→ **Your task**:
Repeat every line of the data exactly, but not the pictures.

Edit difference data
================
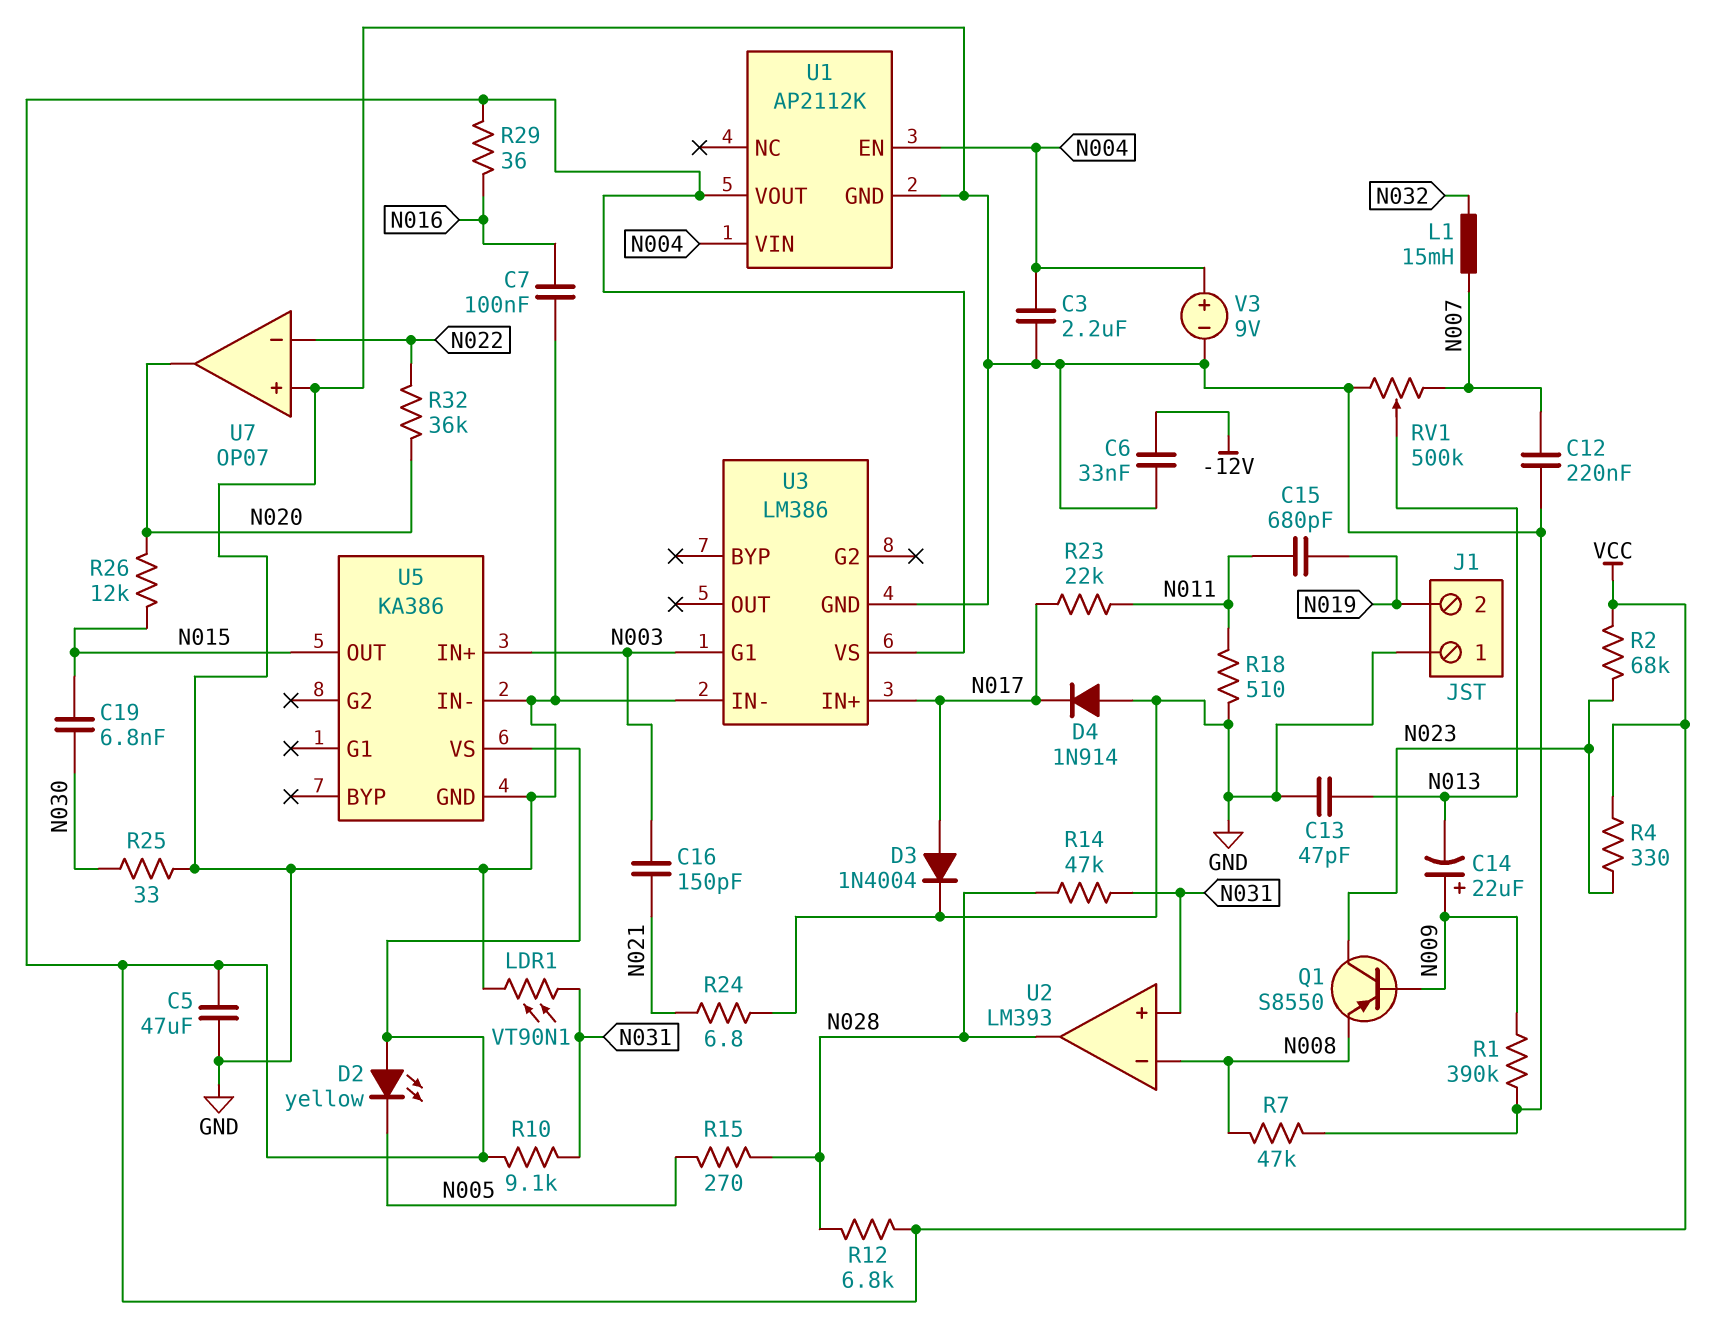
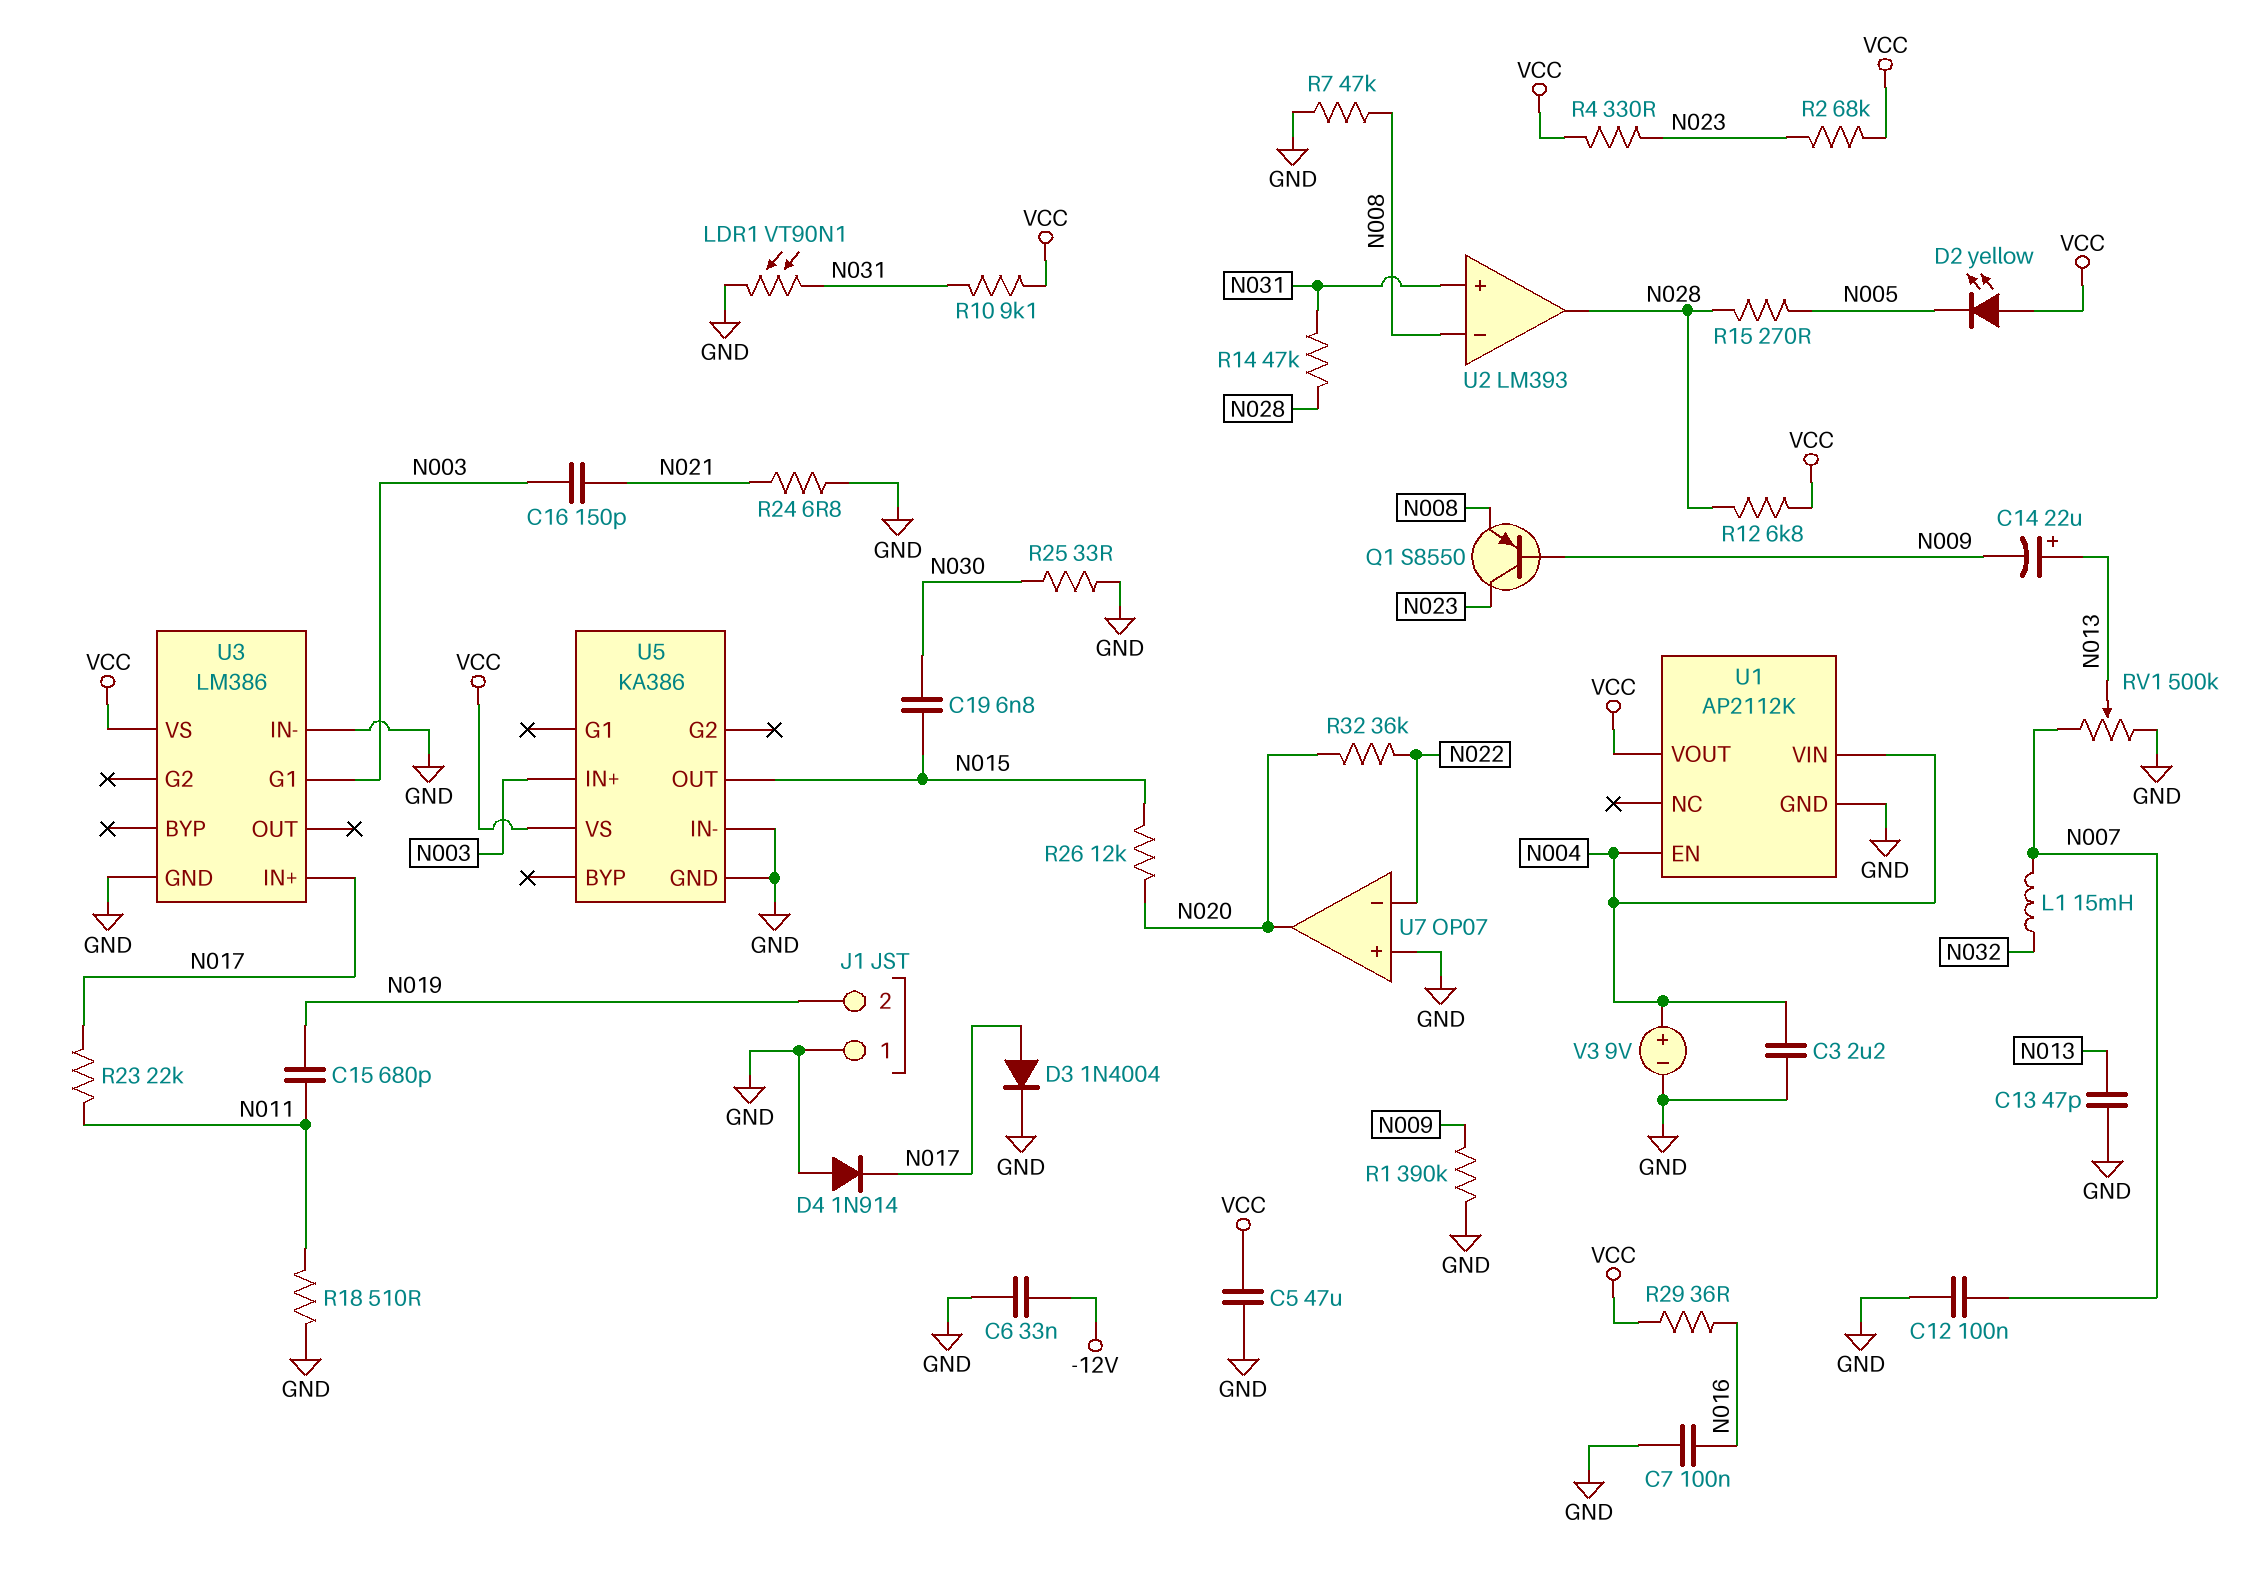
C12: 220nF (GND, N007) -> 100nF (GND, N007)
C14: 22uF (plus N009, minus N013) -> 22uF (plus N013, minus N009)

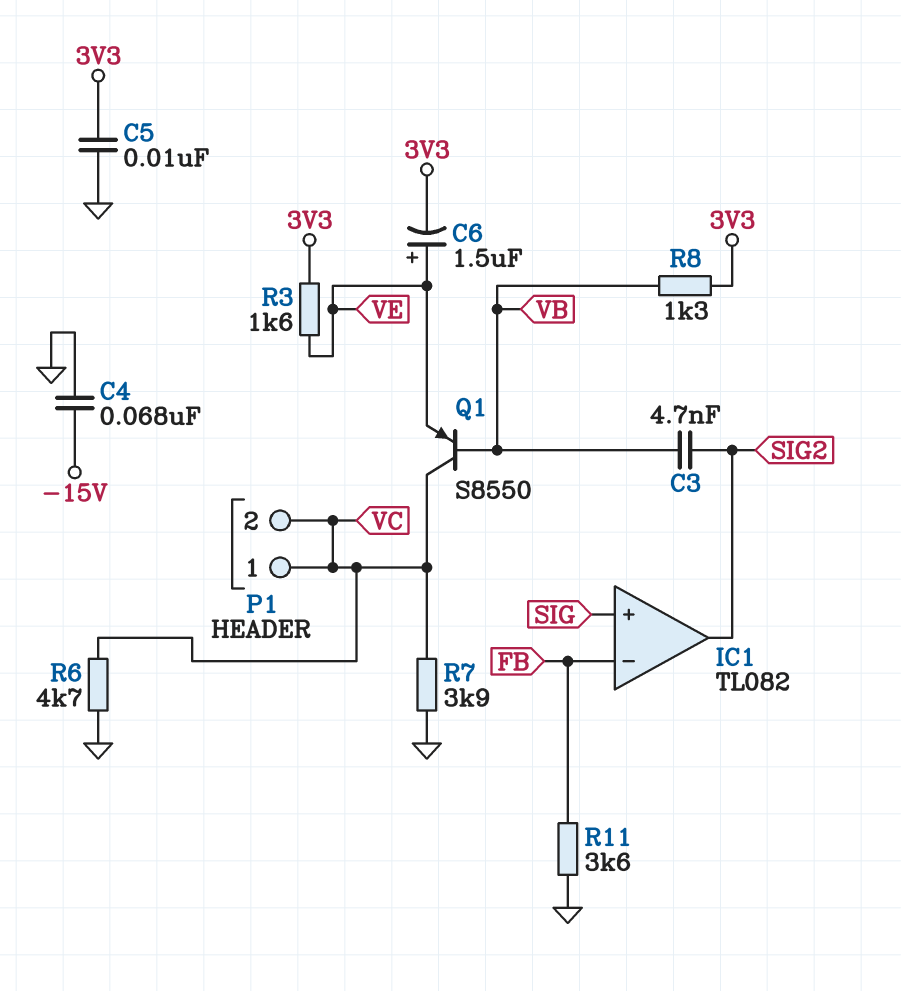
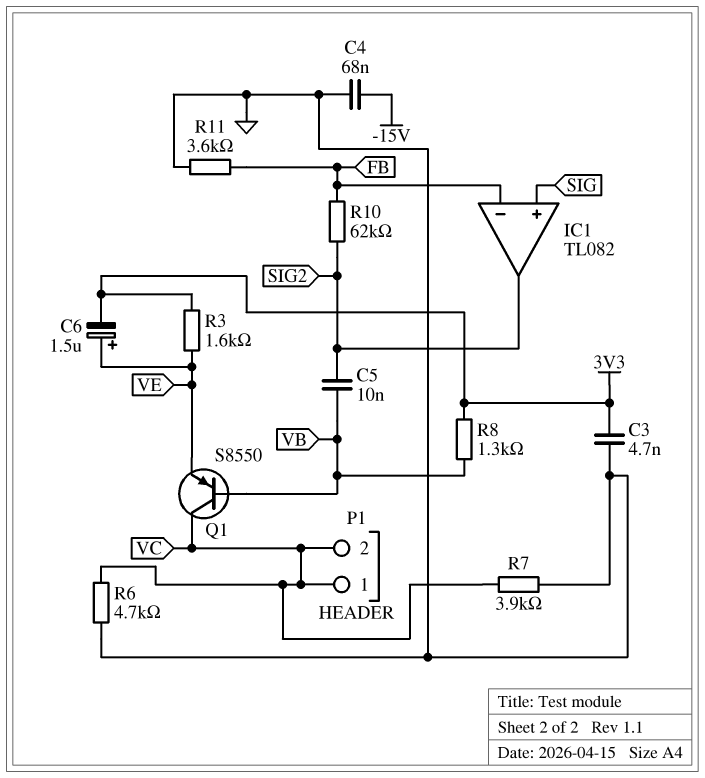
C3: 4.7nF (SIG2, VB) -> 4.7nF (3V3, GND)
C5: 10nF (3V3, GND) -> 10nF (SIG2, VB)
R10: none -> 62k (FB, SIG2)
================
→ **Answer box**:
C12: 220nF (GND, N007) -> 100nF (GND, N007)
C14: 22uF (plus N009, minus N013) -> 22uF (plus N013, minus N009)

C3: 4.7nF (SIG2, VB) -> 4.7nF (3V3, GND)
C5: 10nF (3V3, GND) -> 10nF (SIG2, VB)
R10: none -> 62k (FB, SIG2)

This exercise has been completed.